*SOURCE DATA*
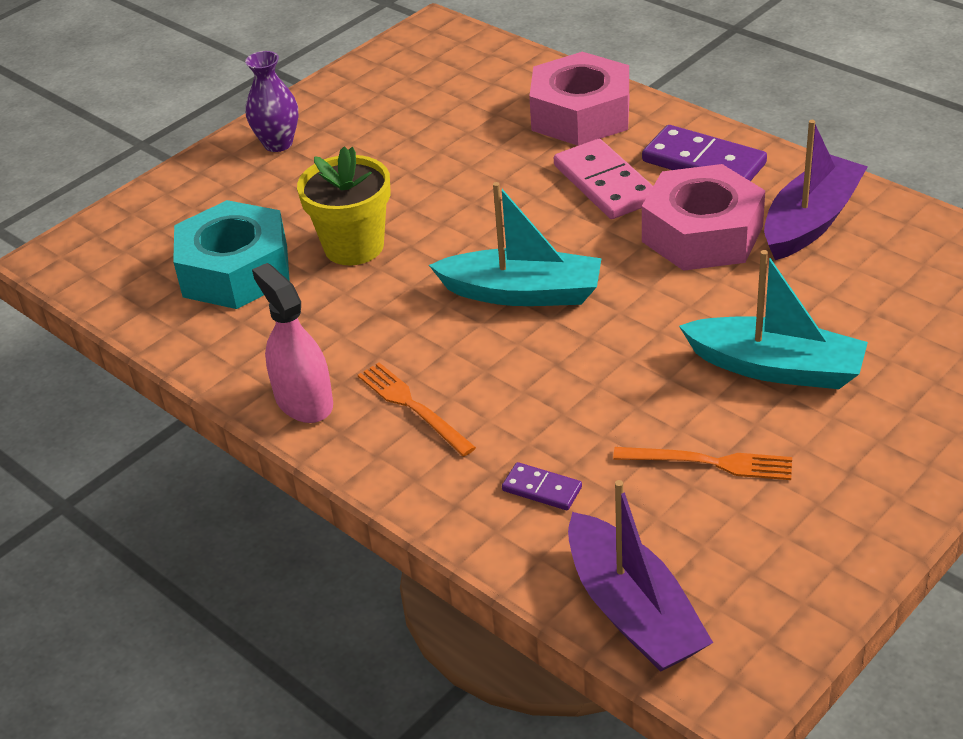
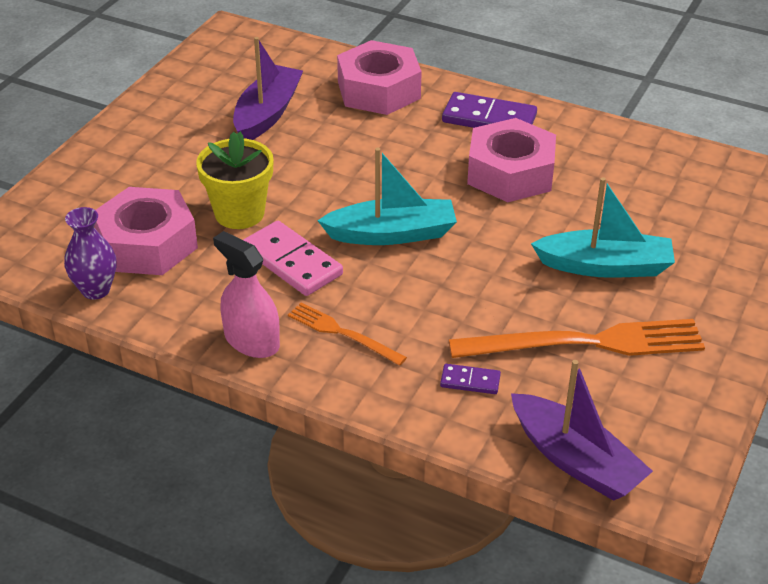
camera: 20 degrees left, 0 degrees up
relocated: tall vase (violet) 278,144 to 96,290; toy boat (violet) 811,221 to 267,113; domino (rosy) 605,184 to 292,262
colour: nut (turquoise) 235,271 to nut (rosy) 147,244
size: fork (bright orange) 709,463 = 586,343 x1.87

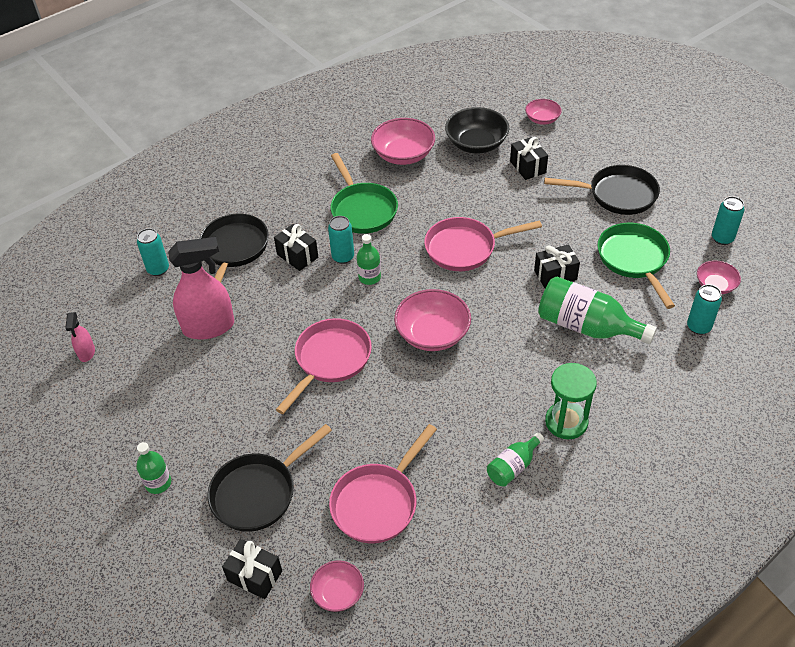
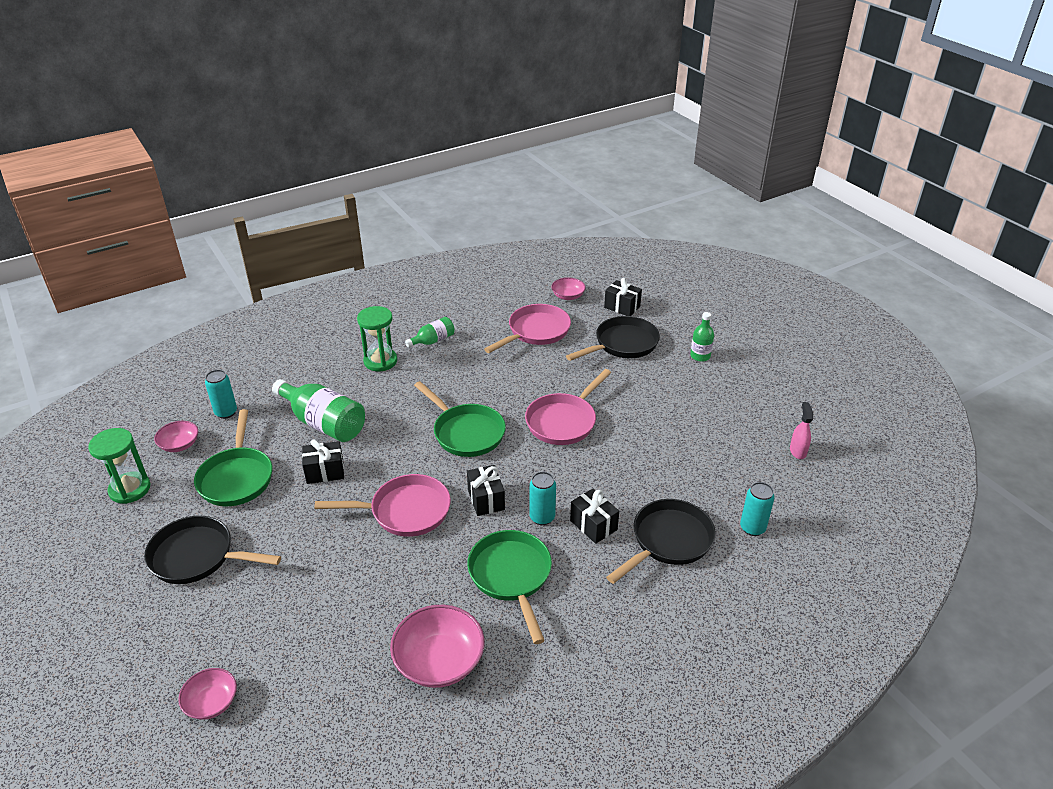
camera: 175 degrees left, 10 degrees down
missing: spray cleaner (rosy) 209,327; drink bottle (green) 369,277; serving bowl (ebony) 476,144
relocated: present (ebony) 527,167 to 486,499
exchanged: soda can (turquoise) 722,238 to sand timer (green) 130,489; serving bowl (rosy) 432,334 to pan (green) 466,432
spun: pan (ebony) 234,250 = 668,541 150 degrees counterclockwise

---

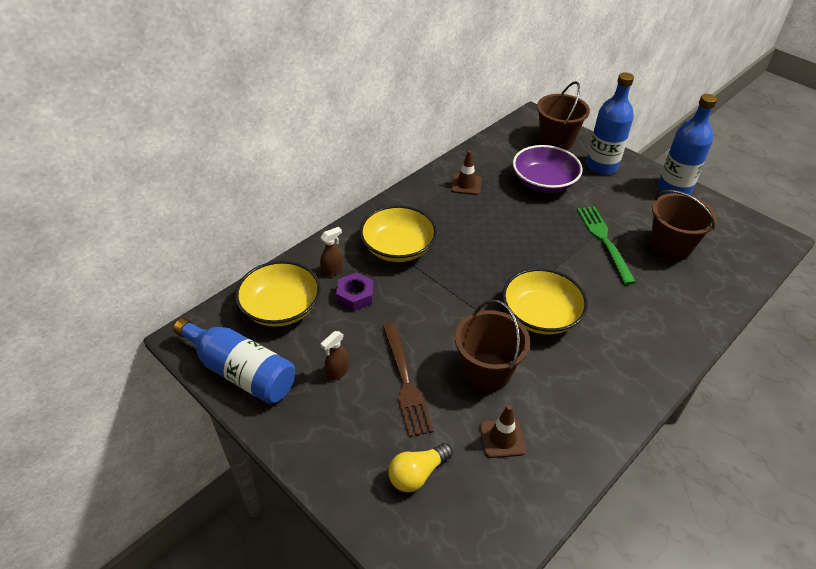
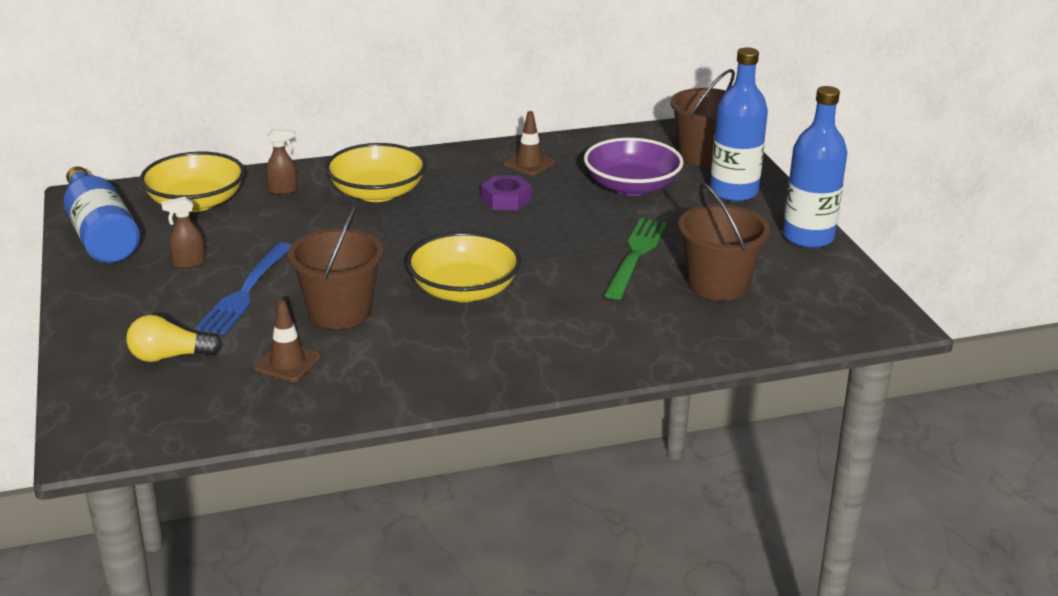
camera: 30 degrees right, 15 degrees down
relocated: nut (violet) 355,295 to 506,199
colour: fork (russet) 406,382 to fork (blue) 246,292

*WHAT IS EXPECTED*
In the data above, find the line that contains "camera: 20 degrees left, 0 degrees up" and the line that contains "colour: nut (turquoise)". Repeat exactly those lines and every line between them, and only those.

*WRITTEN ANSWER*
camera: 20 degrees left, 0 degrees up
relocated: tall vase (violet) 278,144 to 96,290; toy boat (violet) 811,221 to 267,113; domino (rosy) 605,184 to 292,262
colour: nut (turquoise) 235,271 to nut (rosy) 147,244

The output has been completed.